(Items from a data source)
----

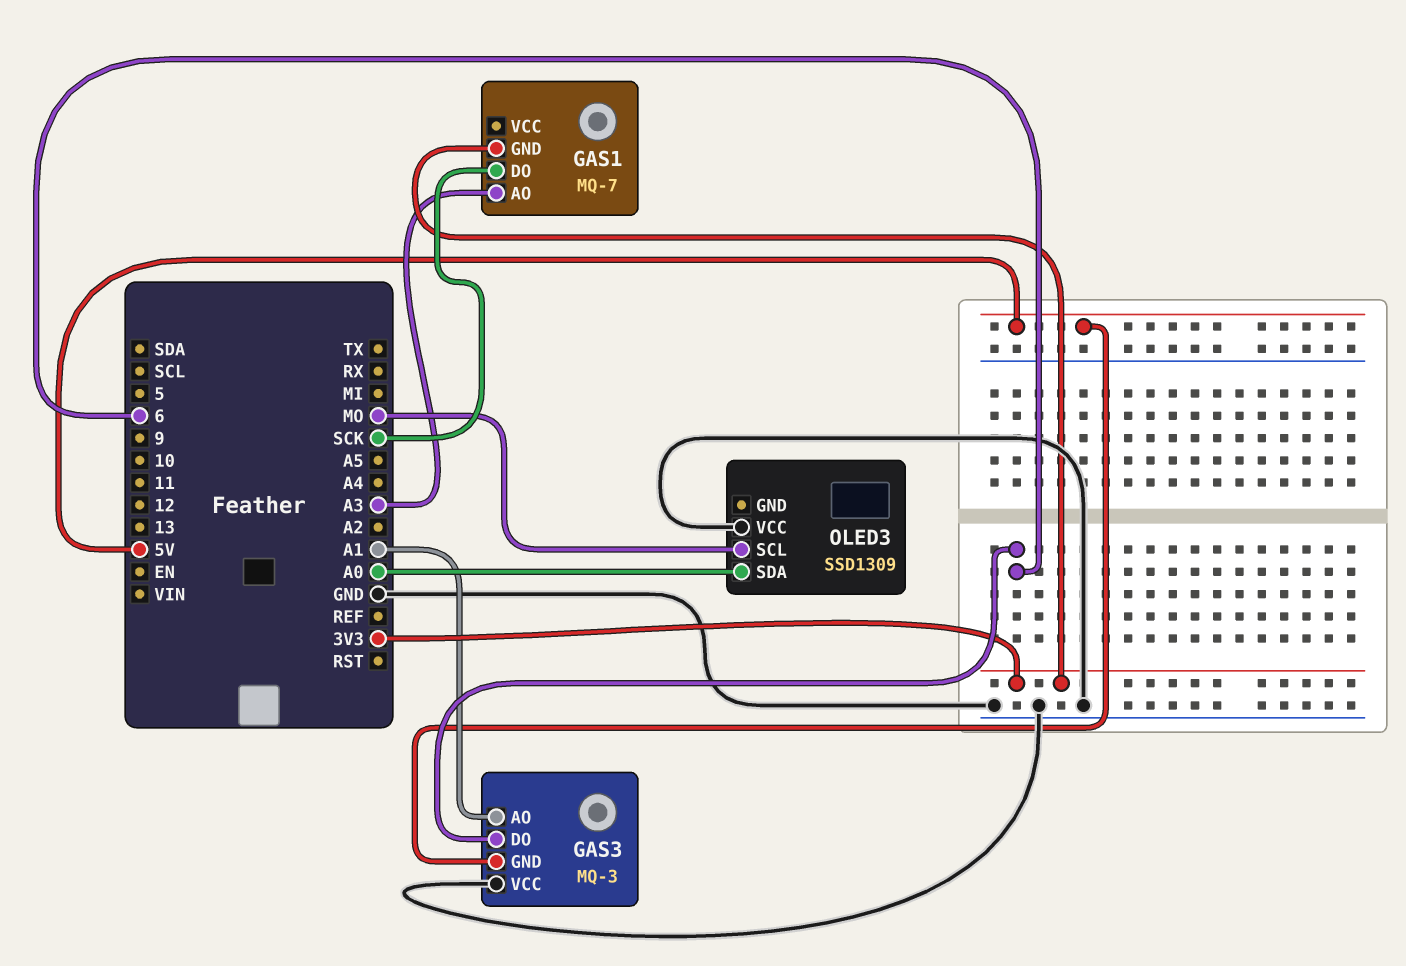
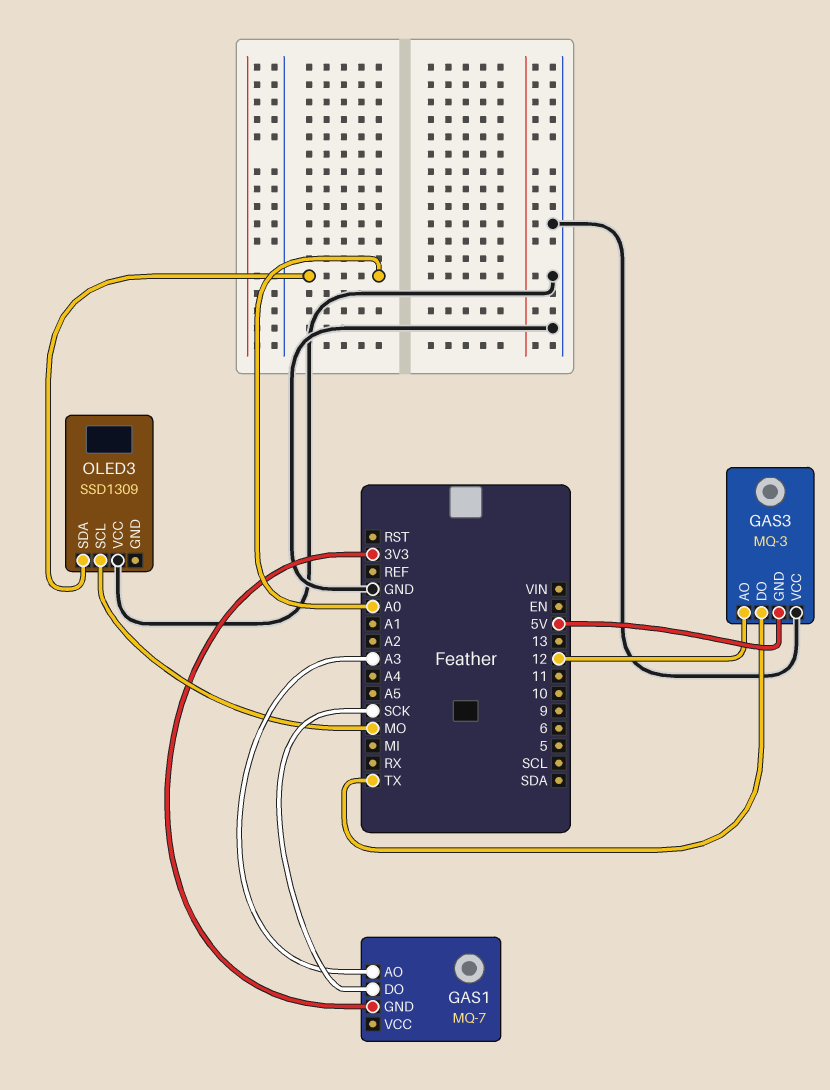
GAS3 pin AO: A1 -> 12
GAS3 pin DO: 6 -> TX

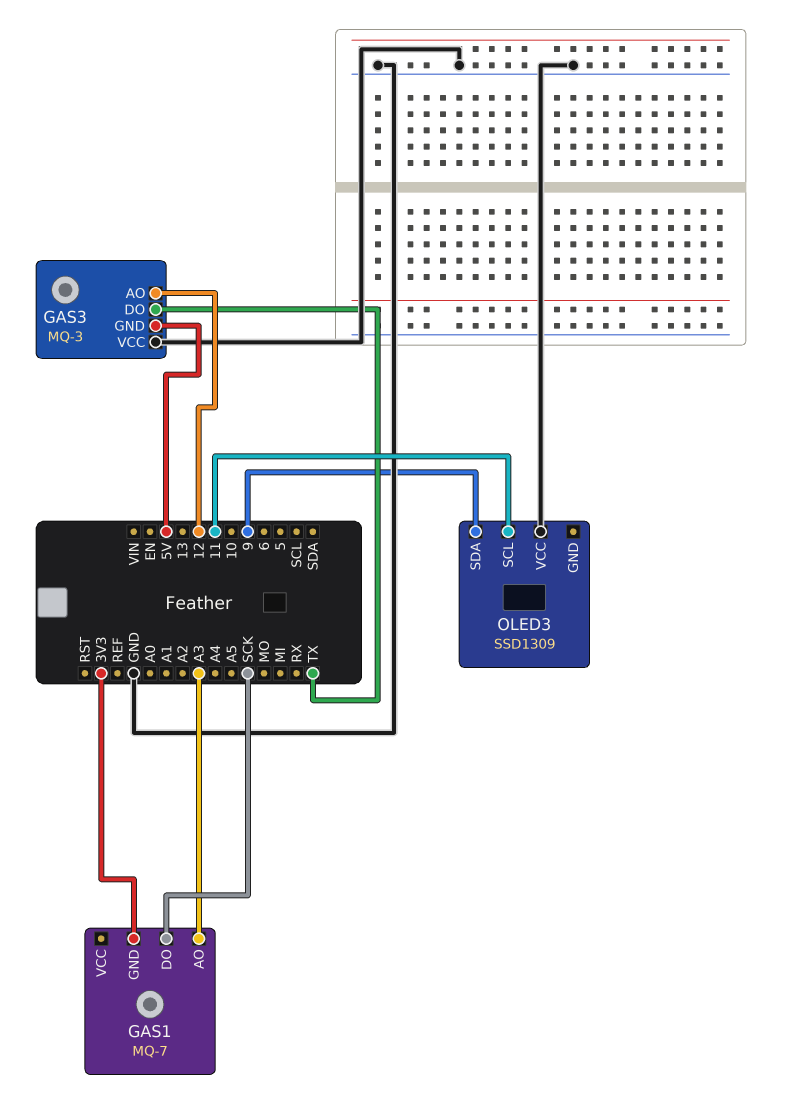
OLED3 pin SCL: MO -> 11
OLED3 pin SDA: A0 -> 9

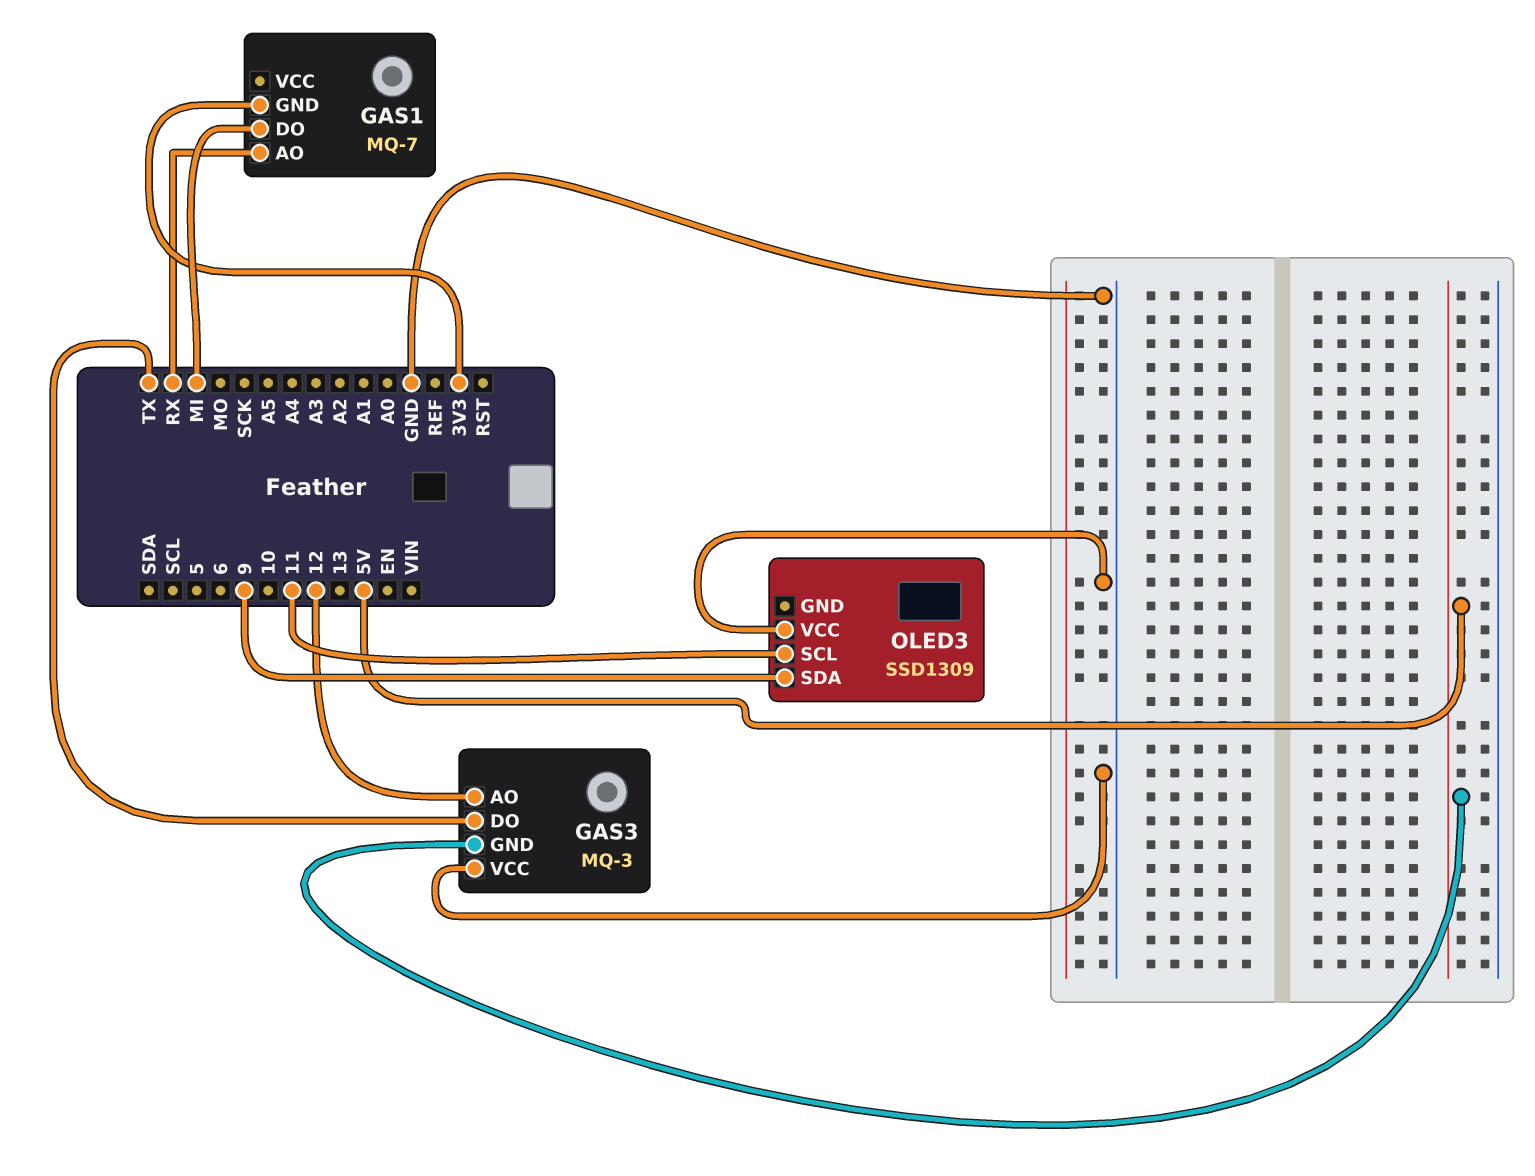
GAS1 pin AO: A3 -> RX
GAS1 pin DO: SCK -> MI

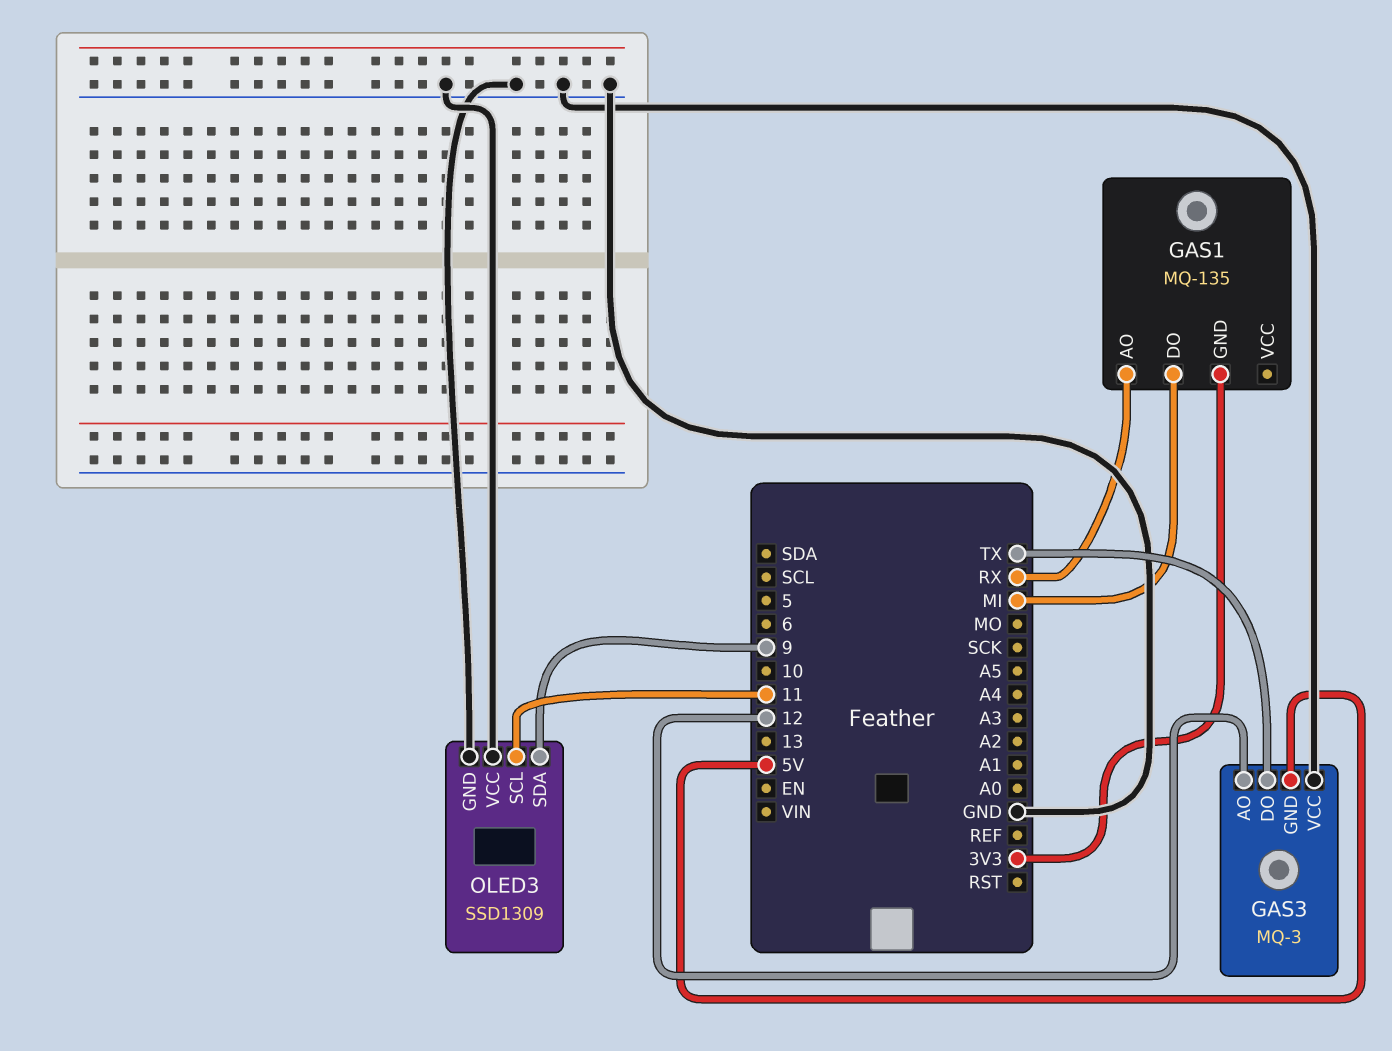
GAS1: MQ-7 -> MQ-135
OLED3 pin GND: none -> GND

----

EXERCISE BRIEF — Since the copy should hold text only, set down each record exactly and leave the pictures out.

ANSWER BOX —
GAS3 pin AO: A1 -> 12
GAS3 pin DO: 6 -> TX

OLED3 pin SCL: MO -> 11
OLED3 pin SDA: A0 -> 9

GAS1 pin AO: A3 -> RX
GAS1 pin DO: SCK -> MI

GAS1: MQ-7 -> MQ-135
OLED3 pin GND: none -> GND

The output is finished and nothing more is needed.